The following entries are to be retyped in full, exactly as written.

- **Dataset entries**
----------------------------------------

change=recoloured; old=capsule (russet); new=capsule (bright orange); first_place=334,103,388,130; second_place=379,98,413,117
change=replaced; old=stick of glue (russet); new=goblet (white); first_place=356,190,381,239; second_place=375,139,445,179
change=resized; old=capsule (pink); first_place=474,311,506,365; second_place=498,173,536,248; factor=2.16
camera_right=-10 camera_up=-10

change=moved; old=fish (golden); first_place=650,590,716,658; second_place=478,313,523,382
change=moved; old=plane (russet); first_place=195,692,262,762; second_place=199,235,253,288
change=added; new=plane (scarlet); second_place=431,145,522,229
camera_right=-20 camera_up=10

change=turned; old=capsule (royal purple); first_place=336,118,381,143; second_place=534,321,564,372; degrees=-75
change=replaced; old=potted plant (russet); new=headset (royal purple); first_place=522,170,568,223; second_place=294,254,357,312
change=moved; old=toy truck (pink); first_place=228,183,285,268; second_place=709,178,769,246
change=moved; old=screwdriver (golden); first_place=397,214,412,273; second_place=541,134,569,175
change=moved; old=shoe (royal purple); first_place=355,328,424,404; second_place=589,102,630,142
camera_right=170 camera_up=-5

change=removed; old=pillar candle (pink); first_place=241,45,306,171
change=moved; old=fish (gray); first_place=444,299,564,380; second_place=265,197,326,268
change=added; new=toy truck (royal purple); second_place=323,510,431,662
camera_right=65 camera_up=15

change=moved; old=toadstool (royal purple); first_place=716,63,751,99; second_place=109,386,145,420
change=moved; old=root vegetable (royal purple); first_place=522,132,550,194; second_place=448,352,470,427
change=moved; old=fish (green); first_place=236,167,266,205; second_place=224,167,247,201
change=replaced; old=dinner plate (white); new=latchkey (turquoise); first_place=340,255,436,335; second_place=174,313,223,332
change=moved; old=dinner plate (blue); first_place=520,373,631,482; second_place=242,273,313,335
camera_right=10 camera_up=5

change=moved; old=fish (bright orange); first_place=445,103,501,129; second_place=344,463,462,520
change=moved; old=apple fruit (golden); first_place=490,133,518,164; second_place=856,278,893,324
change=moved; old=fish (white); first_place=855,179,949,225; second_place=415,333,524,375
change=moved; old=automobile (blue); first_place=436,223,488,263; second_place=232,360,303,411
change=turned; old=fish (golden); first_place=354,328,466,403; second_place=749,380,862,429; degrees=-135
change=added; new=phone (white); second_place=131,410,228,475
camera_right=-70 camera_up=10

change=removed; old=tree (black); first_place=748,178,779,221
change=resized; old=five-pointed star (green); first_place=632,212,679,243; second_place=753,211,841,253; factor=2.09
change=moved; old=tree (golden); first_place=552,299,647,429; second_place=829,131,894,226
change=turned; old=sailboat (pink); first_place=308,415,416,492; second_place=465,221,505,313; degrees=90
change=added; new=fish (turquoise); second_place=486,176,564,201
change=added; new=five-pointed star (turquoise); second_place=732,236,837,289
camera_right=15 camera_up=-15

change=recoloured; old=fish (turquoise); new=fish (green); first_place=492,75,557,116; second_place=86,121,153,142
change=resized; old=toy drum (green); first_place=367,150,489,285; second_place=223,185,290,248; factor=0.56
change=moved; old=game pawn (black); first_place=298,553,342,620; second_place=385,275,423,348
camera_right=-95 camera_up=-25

----------------------------------------

- **Result of this task**
change=recoloured; old=capsule (russet); new=capsule (bright orange); first_place=334,103,388,130; second_place=379,98,413,117
change=replaced; old=stick of glue (russet); new=goblet (white); first_place=356,190,381,239; second_place=375,139,445,179
change=resized; old=capsule (pink); first_place=474,311,506,365; second_place=498,173,536,248; factor=2.16
camera_right=-10 camera_up=-10

change=moved; old=fish (golden); first_place=650,590,716,658; second_place=478,313,523,382
change=moved; old=plane (russet); first_place=195,692,262,762; second_place=199,235,253,288
change=added; new=plane (scarlet); second_place=431,145,522,229
camera_right=-20 camera_up=10

change=turned; old=capsule (royal purple); first_place=336,118,381,143; second_place=534,321,564,372; degrees=-75
change=replaced; old=potted plant (russet); new=headset (royal purple); first_place=522,170,568,223; second_place=294,254,357,312
change=moved; old=toy truck (pink); first_place=228,183,285,268; second_place=709,178,769,246
change=moved; old=screwdriver (golden); first_place=397,214,412,273; second_place=541,134,569,175
change=moved; old=shoe (royal purple); first_place=355,328,424,404; second_place=589,102,630,142
camera_right=170 camera_up=-5

change=removed; old=pillar candle (pink); first_place=241,45,306,171
change=moved; old=fish (gray); first_place=444,299,564,380; second_place=265,197,326,268
change=added; new=toy truck (royal purple); second_place=323,510,431,662
camera_right=65 camera_up=15

change=moved; old=toadstool (royal purple); first_place=716,63,751,99; second_place=109,386,145,420
change=moved; old=root vegetable (royal purple); first_place=522,132,550,194; second_place=448,352,470,427
change=moved; old=fish (green); first_place=236,167,266,205; second_place=224,167,247,201
change=replaced; old=dinner plate (white); new=latchkey (turquoise); first_place=340,255,436,335; second_place=174,313,223,332
change=moved; old=dinner plate (blue); first_place=520,373,631,482; second_place=242,273,313,335
camera_right=10 camera_up=5

change=moved; old=fish (bright orange); first_place=445,103,501,129; second_place=344,463,462,520
change=moved; old=apple fruit (golden); first_place=490,133,518,164; second_place=856,278,893,324
change=moved; old=fish (white); first_place=855,179,949,225; second_place=415,333,524,375
change=moved; old=automobile (blue); first_place=436,223,488,263; second_place=232,360,303,411
change=turned; old=fish (golden); first_place=354,328,466,403; second_place=749,380,862,429; degrees=-135
change=added; new=phone (white); second_place=131,410,228,475
camera_right=-70 camera_up=10

change=removed; old=tree (black); first_place=748,178,779,221
change=resized; old=five-pointed star (green); first_place=632,212,679,243; second_place=753,211,841,253; factor=2.09
change=moved; old=tree (golden); first_place=552,299,647,429; second_place=829,131,894,226
change=turned; old=sailboat (pink); first_place=308,415,416,492; second_place=465,221,505,313; degrees=90
change=added; new=fish (turquoise); second_place=486,176,564,201
change=added; new=five-pointed star (turquoise); second_place=732,236,837,289
camera_right=15 camera_up=-15

change=recoloured; old=fish (turquoise); new=fish (green); first_place=492,75,557,116; second_place=86,121,153,142
change=resized; old=toy drum (green); first_place=367,150,489,285; second_place=223,185,290,248; factor=0.56
change=moved; old=game pawn (black); first_place=298,553,342,620; second_place=385,275,423,348
camera_right=-95 camera_up=-25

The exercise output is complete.